Required work: The whole listing is to be restated word for word with no images.
Top of Data for this task
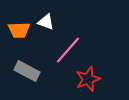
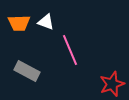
orange trapezoid: moved 7 px up
pink line: moved 2 px right; rotated 64 degrees counterclockwise
red star: moved 24 px right, 5 px down
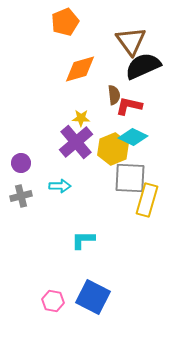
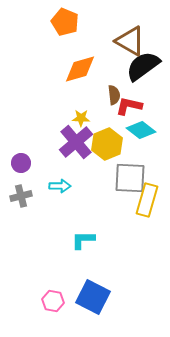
orange pentagon: rotated 28 degrees counterclockwise
brown triangle: moved 1 px left; rotated 24 degrees counterclockwise
black semicircle: rotated 12 degrees counterclockwise
cyan diamond: moved 8 px right, 7 px up; rotated 12 degrees clockwise
yellow hexagon: moved 6 px left, 5 px up
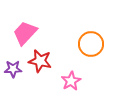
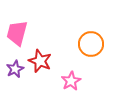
pink trapezoid: moved 8 px left; rotated 28 degrees counterclockwise
red star: rotated 10 degrees clockwise
purple star: moved 2 px right; rotated 24 degrees counterclockwise
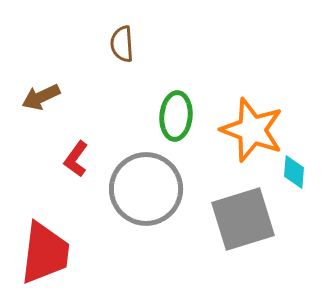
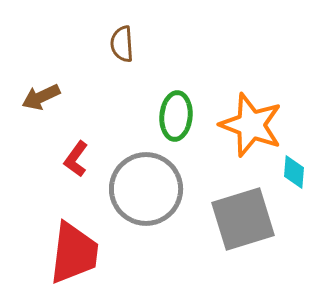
orange star: moved 1 px left, 5 px up
red trapezoid: moved 29 px right
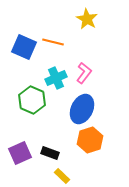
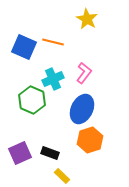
cyan cross: moved 3 px left, 1 px down
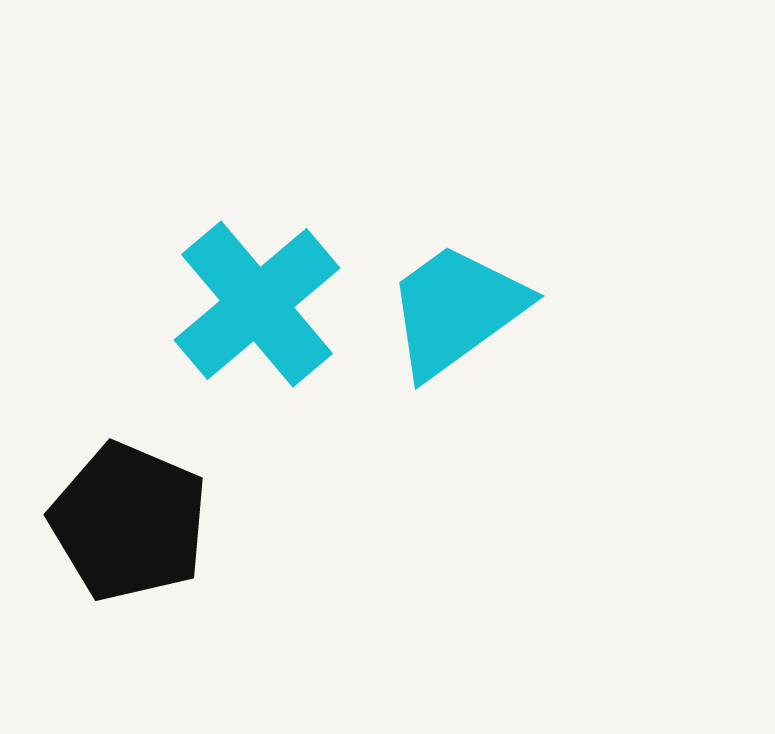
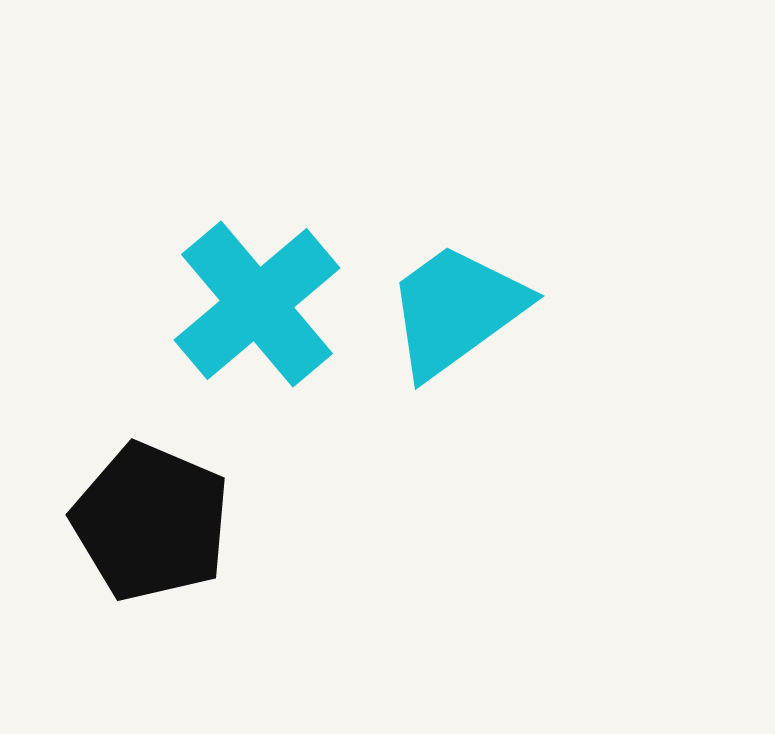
black pentagon: moved 22 px right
Bottom of Data for this task
Finished task:
orange trapezoid: moved 7 px up
pink line: moved 2 px right; rotated 64 degrees counterclockwise
red star: moved 24 px right, 5 px down
orange pentagon: rotated 28 degrees counterclockwise
brown triangle: moved 1 px left; rotated 24 degrees counterclockwise
black semicircle: rotated 12 degrees counterclockwise
cyan diamond: moved 8 px right, 7 px up; rotated 12 degrees clockwise
yellow hexagon: moved 6 px left, 5 px up
pink trapezoid: moved 8 px left; rotated 28 degrees counterclockwise
red star: rotated 10 degrees clockwise
purple star: moved 2 px right; rotated 24 degrees counterclockwise
orange star: moved 1 px left, 5 px up
red trapezoid: moved 29 px right
cyan cross: moved 3 px left, 1 px down
black pentagon: moved 22 px right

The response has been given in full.